§ **Provided records**:
######

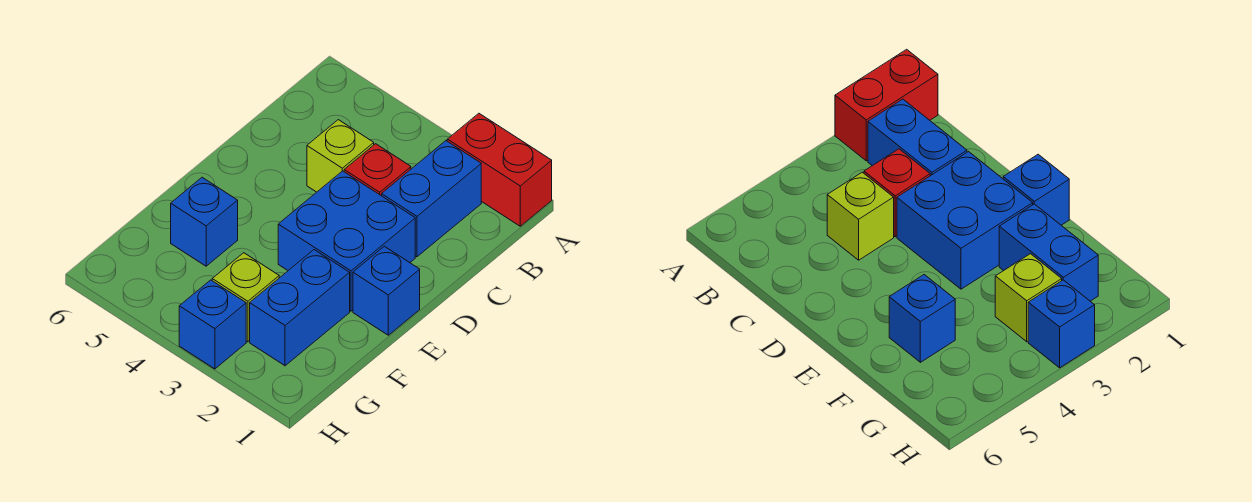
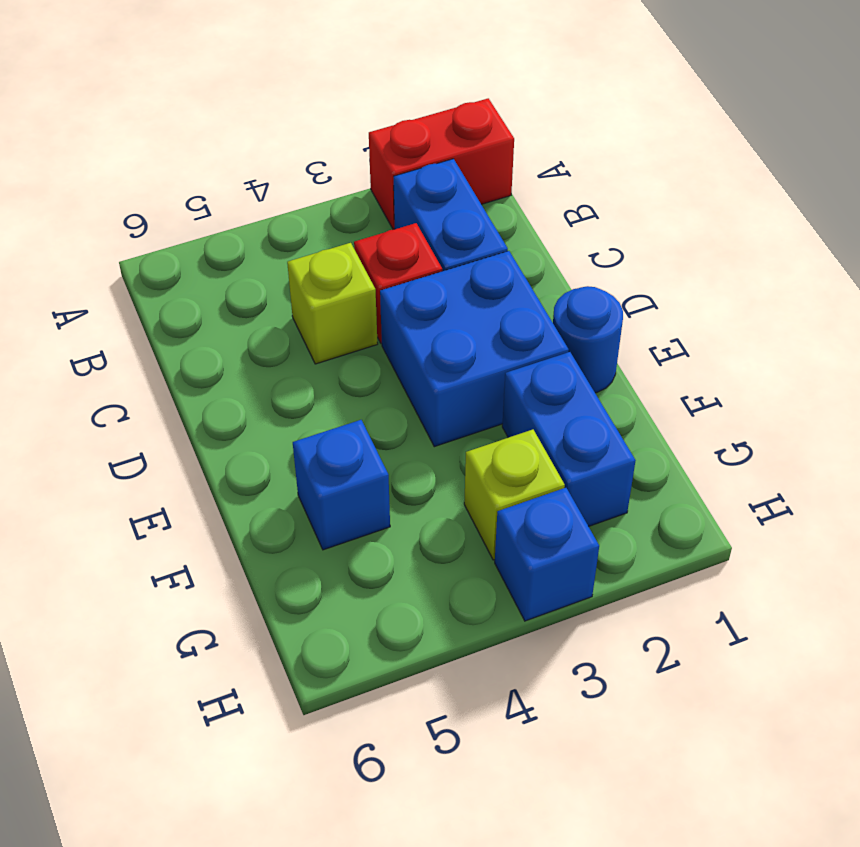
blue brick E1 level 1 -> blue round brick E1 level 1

######

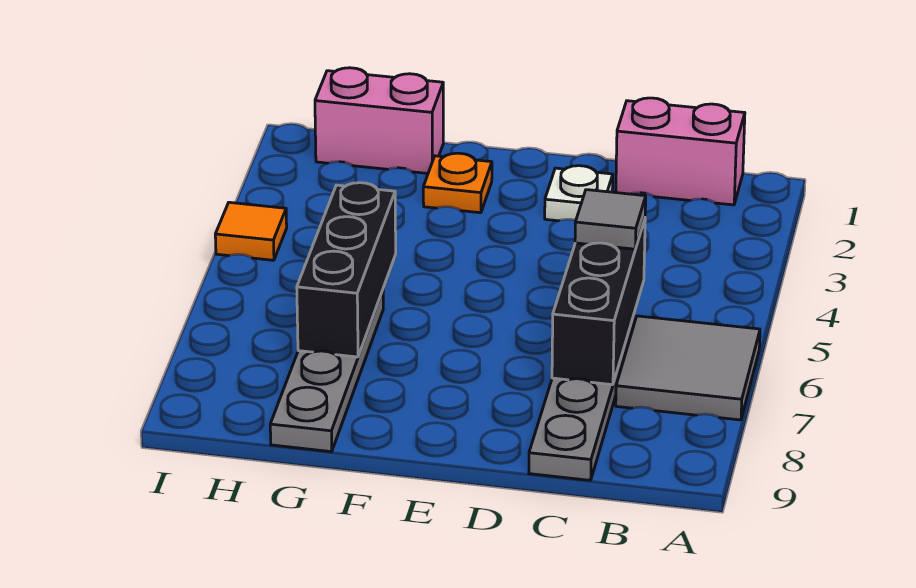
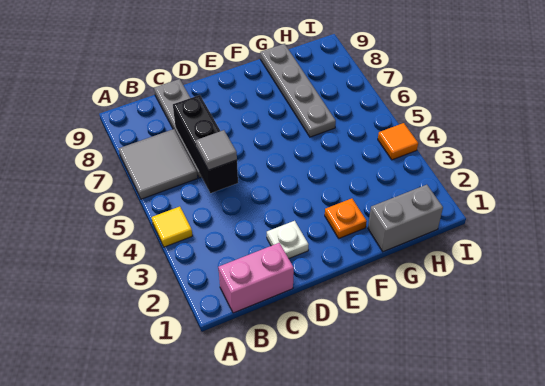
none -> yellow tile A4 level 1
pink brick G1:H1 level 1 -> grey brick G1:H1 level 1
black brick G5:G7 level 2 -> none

######

§ **Aim of the task**:
Beginning with the line that has "pink brick G1:H1" and ending with the line that has "black brick G5:G7 level 2 -> none", set down the lines above exactly and include no others.

§ **Your response**:
pink brick G1:H1 level 1 -> grey brick G1:H1 level 1
black brick G5:G7 level 2 -> none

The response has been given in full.